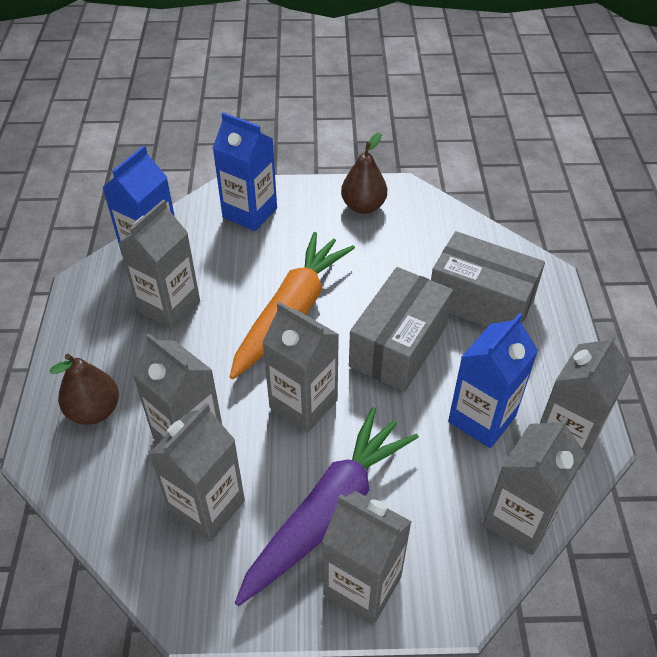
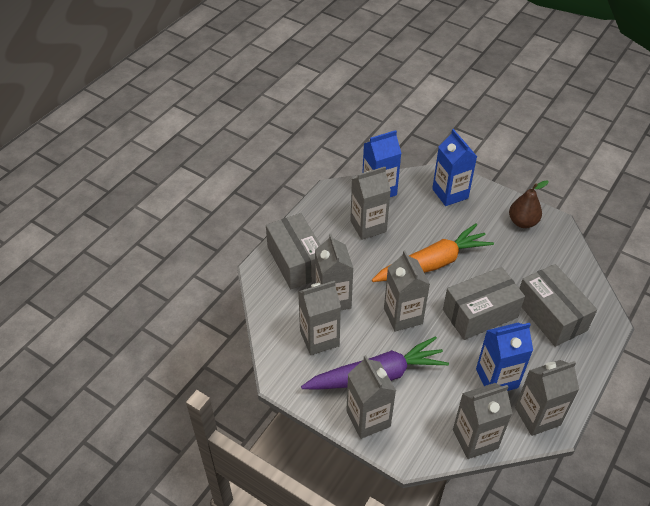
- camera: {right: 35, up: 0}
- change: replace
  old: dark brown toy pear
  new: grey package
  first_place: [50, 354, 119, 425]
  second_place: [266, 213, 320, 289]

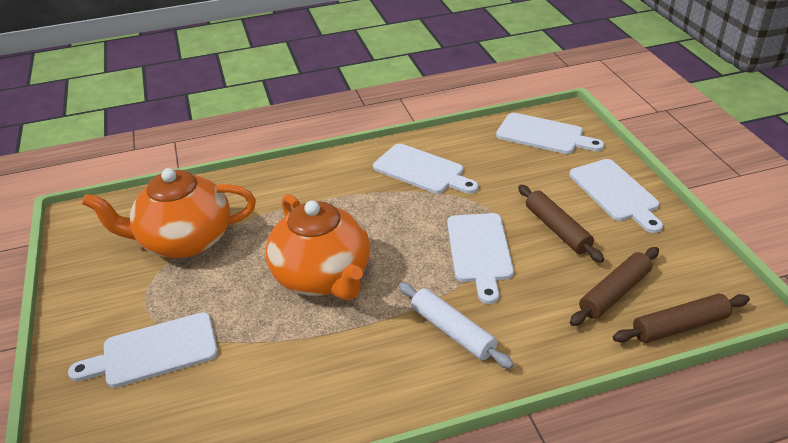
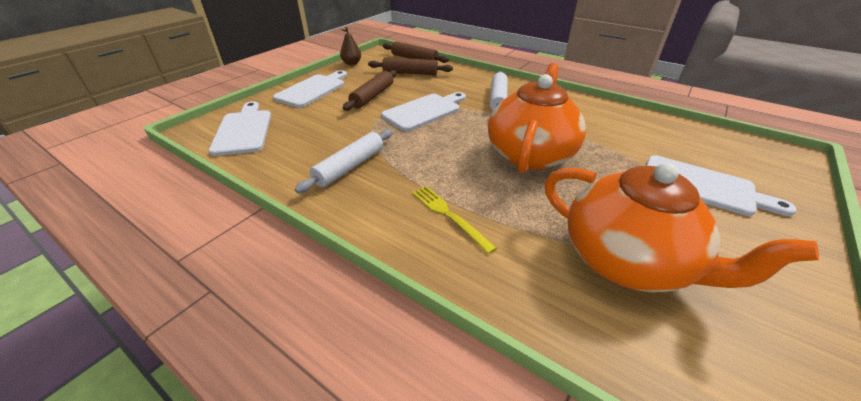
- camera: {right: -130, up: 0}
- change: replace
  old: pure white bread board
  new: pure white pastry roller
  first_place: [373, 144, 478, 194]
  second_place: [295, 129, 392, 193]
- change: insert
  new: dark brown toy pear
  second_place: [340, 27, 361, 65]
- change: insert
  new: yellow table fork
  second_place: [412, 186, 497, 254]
--
_Aim of the exercise_.
Nothing but the lines from the one containing "first_place: [50, 354, 119, 425]" through the last line of the records above should appear, each repeated exactly, with no pictures.

_Exercise response_.
  first_place: [50, 354, 119, 425]
  second_place: [266, 213, 320, 289]

- camera: {right: -130, up: 0}
- change: replace
  old: pure white bread board
  new: pure white pastry roller
  first_place: [373, 144, 478, 194]
  second_place: [295, 129, 392, 193]
- change: insert
  new: dark brown toy pear
  second_place: [340, 27, 361, 65]
- change: insert
  new: yellow table fork
  second_place: [412, 186, 497, 254]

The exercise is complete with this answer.